▶ [Aim of the exercise]: Any images in the records should be skipped; transcribe the rest exactly.

Source data

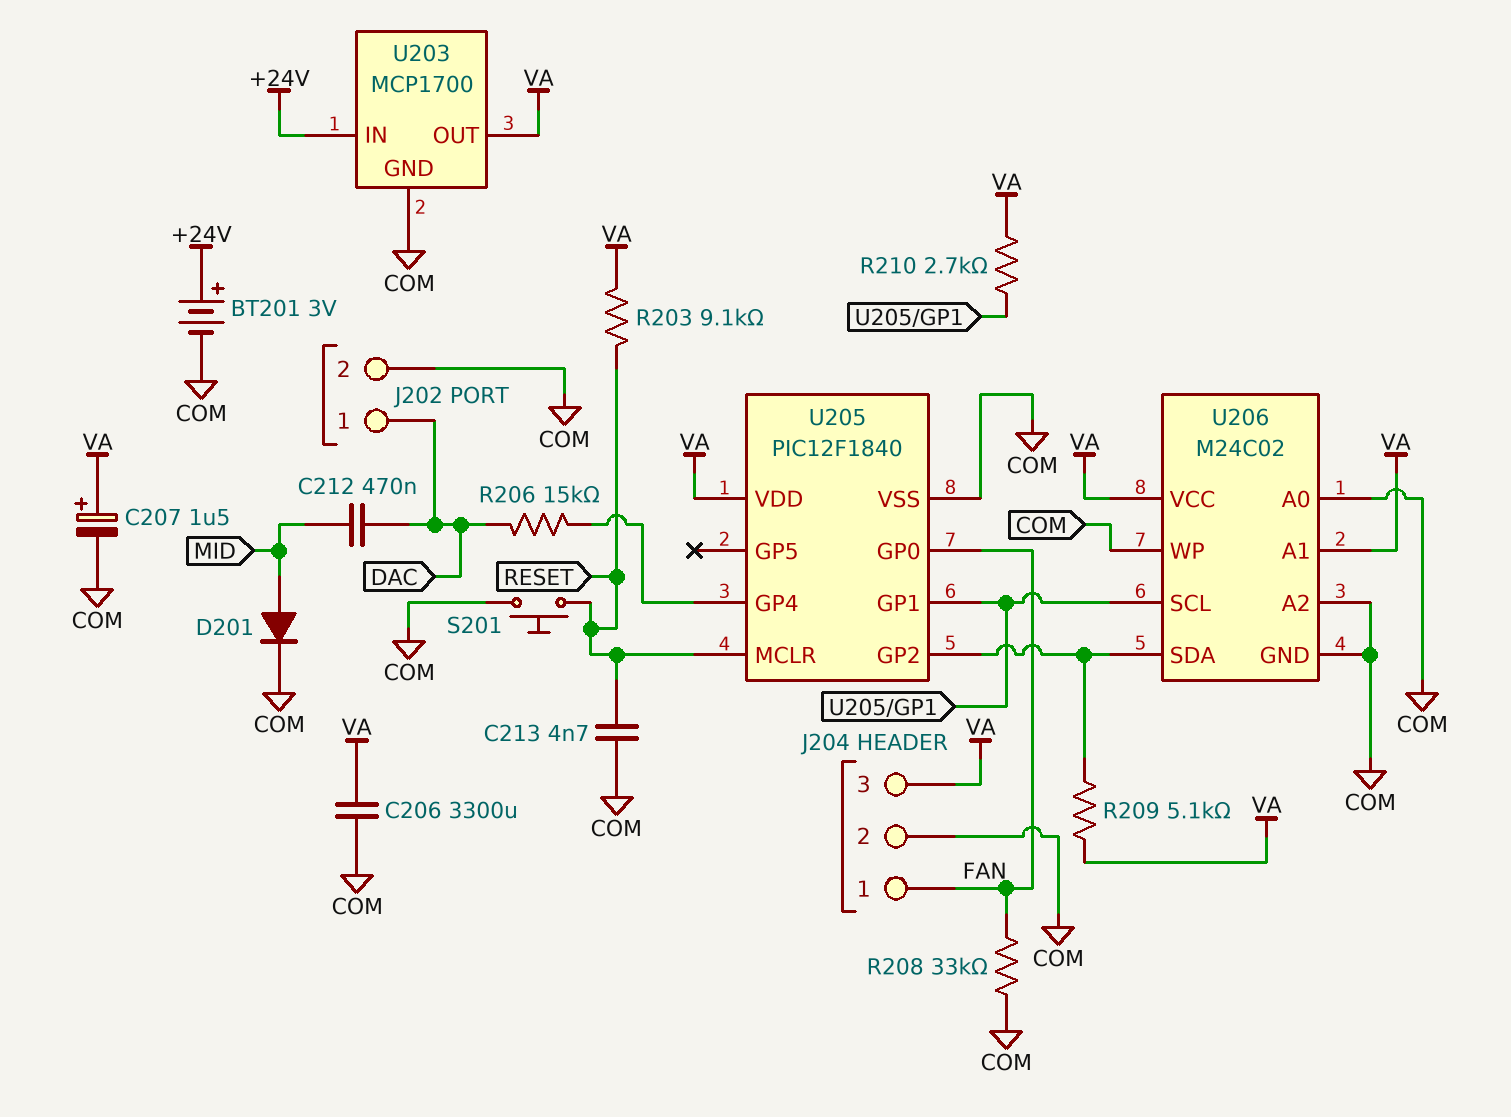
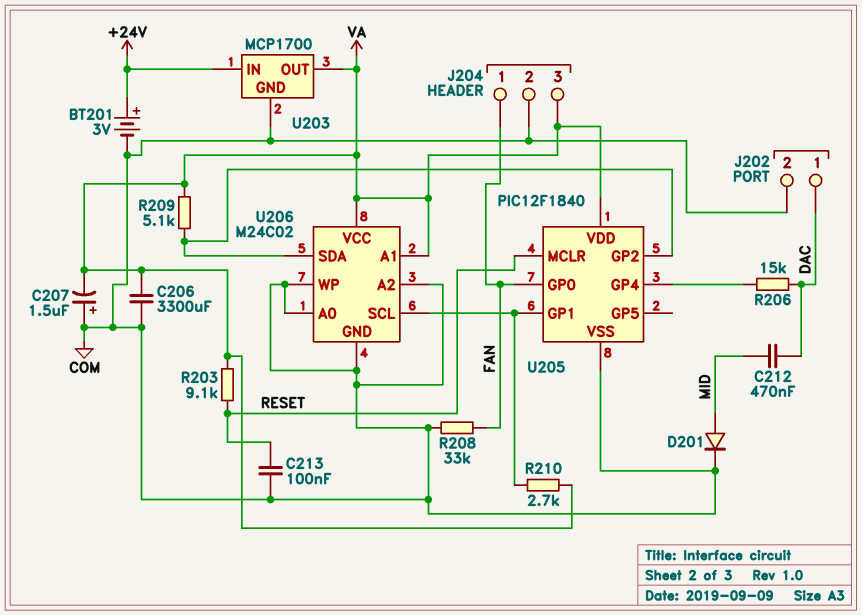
C207: 1.5uF (plus VA, minus COM) -> 1.5uF (plus COM, minus VA)
C213: 4.7nF (COM, RESET) -> 100nF (COM, RESET)
S201: button (COM, RESET) -> none

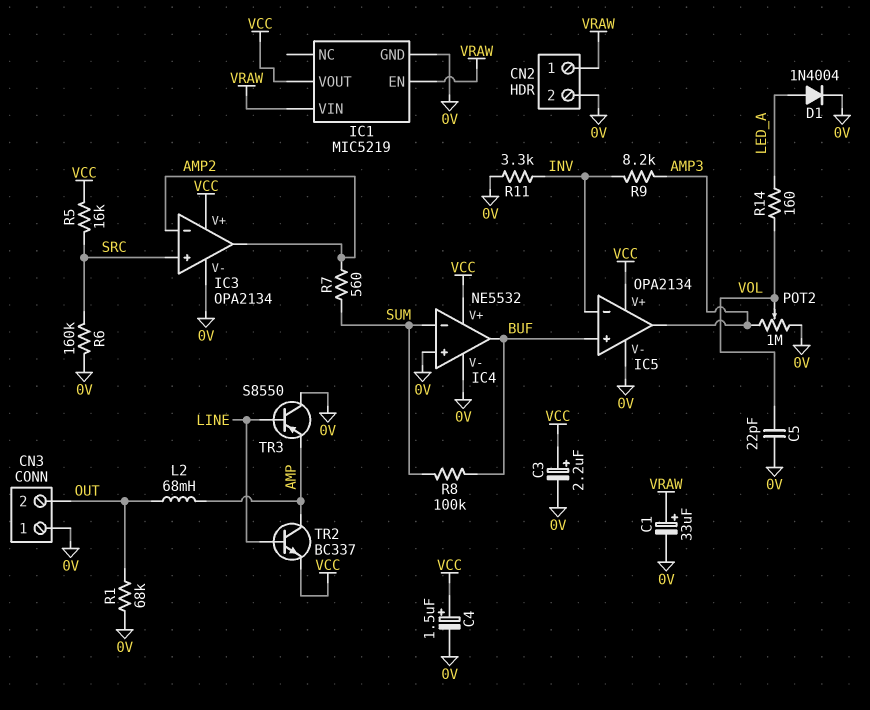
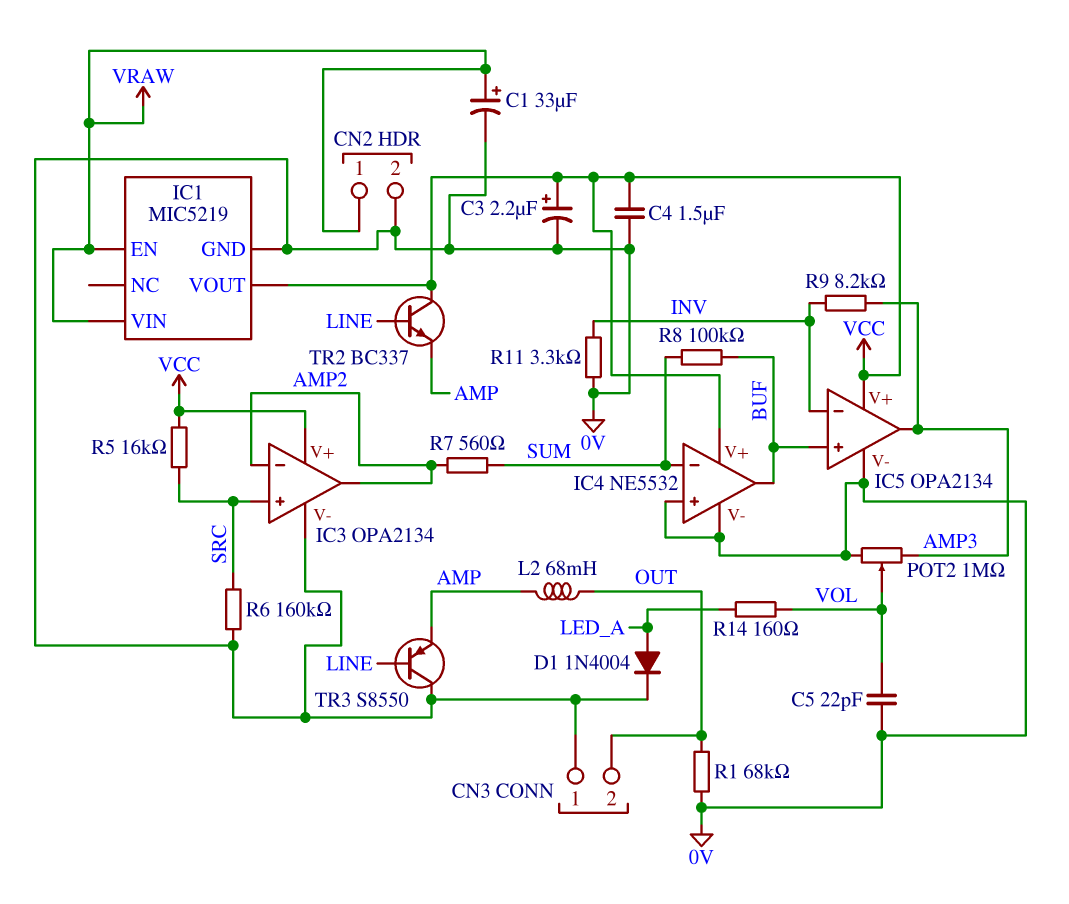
C4: 1.5uF (plus VCC, minus 0V) -> 1.5uF (0V, VCC)
TR2: NPN BC337 (B LINE, C AMP, E VCC) -> NPN BC337 (B LINE, C VCC, E AMP)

▶ [Your solution]:
C207: 1.5uF (plus VA, minus COM) -> 1.5uF (plus COM, minus VA)
C213: 4.7nF (COM, RESET) -> 100nF (COM, RESET)
S201: button (COM, RESET) -> none

C4: 1.5uF (plus VCC, minus 0V) -> 1.5uF (0V, VCC)
TR2: NPN BC337 (B LINE, C AMP, E VCC) -> NPN BC337 (B LINE, C VCC, E AMP)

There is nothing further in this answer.